::: INFORMATION SUPPLIED :::
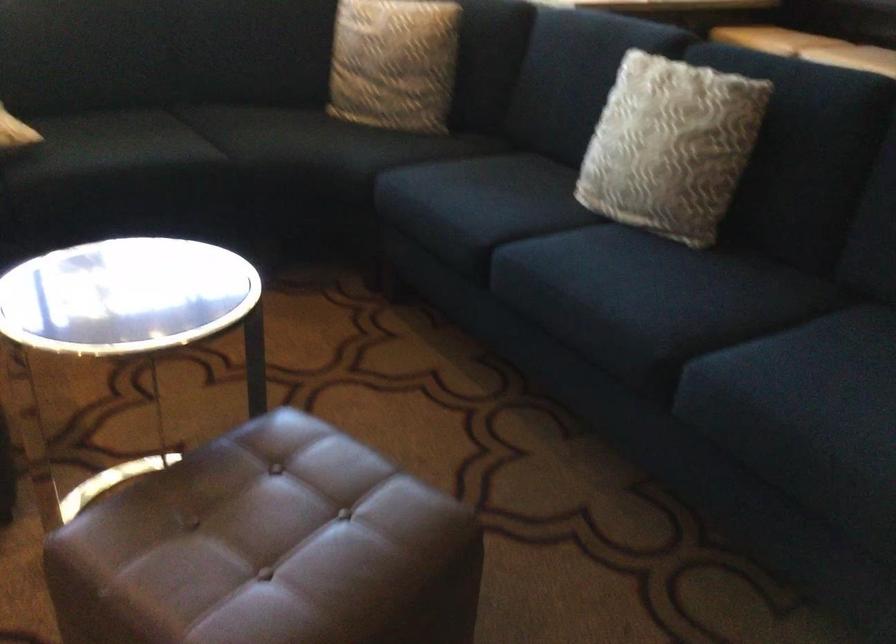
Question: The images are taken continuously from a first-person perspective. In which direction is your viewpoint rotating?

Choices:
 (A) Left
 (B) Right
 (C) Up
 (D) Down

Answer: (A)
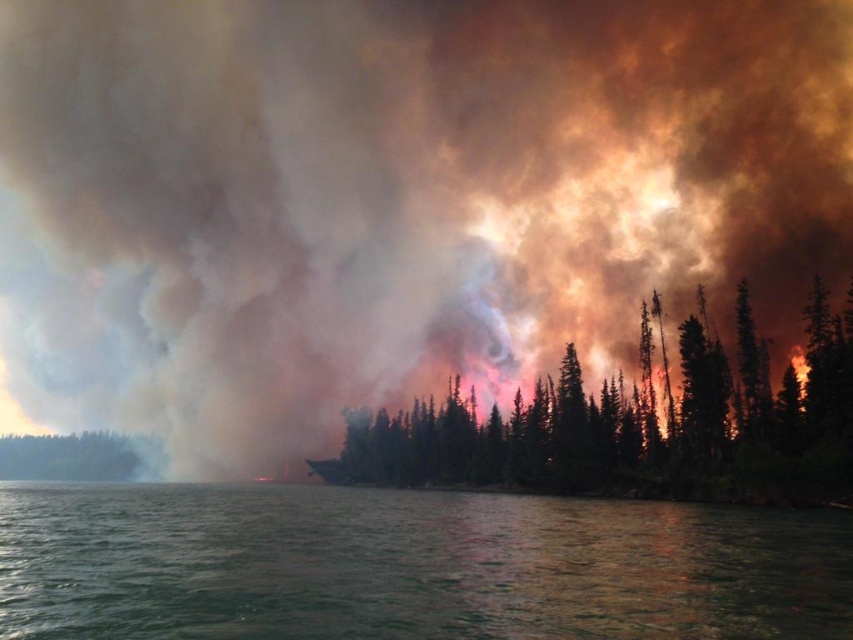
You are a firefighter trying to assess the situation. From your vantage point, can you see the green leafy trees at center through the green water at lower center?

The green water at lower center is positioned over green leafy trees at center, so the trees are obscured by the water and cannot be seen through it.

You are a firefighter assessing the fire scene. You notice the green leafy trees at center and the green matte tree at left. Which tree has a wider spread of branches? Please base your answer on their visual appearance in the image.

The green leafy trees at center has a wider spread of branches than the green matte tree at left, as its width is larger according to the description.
:::
::: INFORMATION SUPPLIED :::
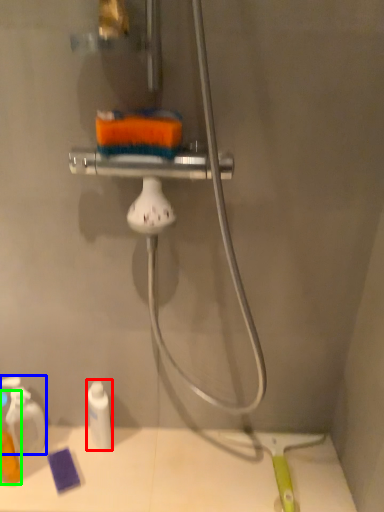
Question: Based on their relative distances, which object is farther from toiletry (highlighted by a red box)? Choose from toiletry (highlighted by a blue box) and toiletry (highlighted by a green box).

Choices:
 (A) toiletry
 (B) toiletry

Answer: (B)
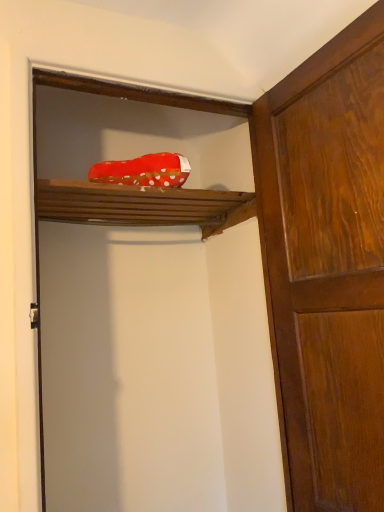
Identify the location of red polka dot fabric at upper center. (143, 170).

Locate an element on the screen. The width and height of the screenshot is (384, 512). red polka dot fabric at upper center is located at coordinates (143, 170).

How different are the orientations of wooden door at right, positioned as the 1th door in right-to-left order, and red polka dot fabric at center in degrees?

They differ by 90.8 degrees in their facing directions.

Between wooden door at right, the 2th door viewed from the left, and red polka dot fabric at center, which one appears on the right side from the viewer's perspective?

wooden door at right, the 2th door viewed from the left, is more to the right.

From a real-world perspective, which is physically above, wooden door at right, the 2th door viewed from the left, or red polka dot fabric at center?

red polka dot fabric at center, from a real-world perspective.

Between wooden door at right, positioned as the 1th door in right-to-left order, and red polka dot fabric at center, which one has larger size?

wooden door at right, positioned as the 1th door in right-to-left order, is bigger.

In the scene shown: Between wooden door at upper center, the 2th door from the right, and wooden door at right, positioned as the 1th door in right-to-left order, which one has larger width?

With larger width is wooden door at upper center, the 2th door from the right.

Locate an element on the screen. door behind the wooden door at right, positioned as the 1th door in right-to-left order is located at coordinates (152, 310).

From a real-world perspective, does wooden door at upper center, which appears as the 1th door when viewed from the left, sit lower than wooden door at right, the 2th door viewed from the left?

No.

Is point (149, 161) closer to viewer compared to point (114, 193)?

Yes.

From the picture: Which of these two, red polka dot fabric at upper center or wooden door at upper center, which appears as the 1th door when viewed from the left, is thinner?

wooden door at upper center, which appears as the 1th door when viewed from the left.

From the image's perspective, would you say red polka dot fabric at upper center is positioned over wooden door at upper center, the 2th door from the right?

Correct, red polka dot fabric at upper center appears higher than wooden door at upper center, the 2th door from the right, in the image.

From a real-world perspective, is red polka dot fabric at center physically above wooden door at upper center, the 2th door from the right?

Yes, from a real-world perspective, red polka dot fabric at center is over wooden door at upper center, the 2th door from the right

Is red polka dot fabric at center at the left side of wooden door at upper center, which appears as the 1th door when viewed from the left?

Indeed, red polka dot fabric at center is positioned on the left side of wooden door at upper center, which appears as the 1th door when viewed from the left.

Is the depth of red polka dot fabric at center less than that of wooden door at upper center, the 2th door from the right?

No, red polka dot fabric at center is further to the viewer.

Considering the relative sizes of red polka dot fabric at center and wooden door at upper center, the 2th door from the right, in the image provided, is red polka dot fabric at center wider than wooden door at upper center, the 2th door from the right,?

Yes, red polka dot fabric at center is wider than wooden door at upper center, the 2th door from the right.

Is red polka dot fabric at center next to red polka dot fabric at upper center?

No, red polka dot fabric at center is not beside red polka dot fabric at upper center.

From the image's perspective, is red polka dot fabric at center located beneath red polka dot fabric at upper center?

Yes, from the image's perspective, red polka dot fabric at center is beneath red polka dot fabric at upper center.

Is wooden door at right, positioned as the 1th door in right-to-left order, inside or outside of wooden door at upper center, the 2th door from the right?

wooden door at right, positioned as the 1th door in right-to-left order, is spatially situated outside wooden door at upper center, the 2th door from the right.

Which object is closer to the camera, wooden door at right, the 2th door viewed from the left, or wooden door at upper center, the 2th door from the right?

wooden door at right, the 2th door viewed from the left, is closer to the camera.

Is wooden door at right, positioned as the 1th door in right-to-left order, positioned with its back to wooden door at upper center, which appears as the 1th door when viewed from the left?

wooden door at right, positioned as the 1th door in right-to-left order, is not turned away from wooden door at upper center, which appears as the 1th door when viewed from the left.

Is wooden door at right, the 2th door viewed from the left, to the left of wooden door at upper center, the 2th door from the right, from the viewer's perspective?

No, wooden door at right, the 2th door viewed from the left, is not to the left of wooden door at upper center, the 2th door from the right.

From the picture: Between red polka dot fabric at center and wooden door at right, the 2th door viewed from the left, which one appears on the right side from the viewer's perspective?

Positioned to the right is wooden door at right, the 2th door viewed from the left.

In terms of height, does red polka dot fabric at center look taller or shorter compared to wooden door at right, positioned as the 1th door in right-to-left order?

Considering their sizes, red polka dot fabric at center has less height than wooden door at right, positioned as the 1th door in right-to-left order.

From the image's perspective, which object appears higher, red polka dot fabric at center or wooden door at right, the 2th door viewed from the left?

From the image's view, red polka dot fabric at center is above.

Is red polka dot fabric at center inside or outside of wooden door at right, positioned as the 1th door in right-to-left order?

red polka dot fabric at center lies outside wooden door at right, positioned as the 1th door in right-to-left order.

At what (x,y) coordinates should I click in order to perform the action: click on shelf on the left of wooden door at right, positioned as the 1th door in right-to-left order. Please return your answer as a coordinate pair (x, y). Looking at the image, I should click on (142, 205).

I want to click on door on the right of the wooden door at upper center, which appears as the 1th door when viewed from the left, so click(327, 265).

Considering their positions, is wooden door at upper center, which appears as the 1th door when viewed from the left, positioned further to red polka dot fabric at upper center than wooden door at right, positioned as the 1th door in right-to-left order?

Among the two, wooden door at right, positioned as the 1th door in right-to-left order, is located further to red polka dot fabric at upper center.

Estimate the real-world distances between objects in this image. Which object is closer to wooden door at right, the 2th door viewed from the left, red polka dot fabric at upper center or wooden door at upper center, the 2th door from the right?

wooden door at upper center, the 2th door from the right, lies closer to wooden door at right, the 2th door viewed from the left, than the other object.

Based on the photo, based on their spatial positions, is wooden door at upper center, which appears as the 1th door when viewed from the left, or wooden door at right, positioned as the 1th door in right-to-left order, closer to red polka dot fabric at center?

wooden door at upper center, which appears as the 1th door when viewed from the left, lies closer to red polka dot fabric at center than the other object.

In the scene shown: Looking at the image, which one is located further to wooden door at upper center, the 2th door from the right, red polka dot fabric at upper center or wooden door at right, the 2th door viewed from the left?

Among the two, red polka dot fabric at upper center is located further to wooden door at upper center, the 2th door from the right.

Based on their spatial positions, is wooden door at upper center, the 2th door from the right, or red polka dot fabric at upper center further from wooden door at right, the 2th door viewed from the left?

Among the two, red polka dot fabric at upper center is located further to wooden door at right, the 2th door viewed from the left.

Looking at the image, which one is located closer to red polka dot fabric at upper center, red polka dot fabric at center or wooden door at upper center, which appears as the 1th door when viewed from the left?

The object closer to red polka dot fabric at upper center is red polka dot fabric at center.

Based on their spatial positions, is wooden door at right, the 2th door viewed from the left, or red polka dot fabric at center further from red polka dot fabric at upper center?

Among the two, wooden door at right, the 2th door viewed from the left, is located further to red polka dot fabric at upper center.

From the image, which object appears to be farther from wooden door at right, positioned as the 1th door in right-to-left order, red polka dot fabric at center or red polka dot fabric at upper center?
:::
GOAL:
Please copy out, word for word, everything in the records from the line containing "Question: The images" down to the line containing "You are a firefighter assessing", both lines included. Leave the pictures out.

RESPONSE TO THE EXERCISE:
Question: The images are taken continuously from a first-person perspective. In which direction is your viewpoint rotating?

Choices:
 (A) Left
 (B) Right
 (C) Up
 (D) Down

Answer: (A)
You are a firefighter trying to assess the situation. From your vantage point, can you see the green leafy trees at center through the green water at lower center?

The green water at lower center is positioned over green leafy trees at center, so the trees are obscured by the water and cannot be seen through it.

You are a firefighter assessing the fire scene. You notice the green leafy trees at center and the green matte tree at left. Which tree has a wider spread of branches? Please base your answer on their visual appearance in the image.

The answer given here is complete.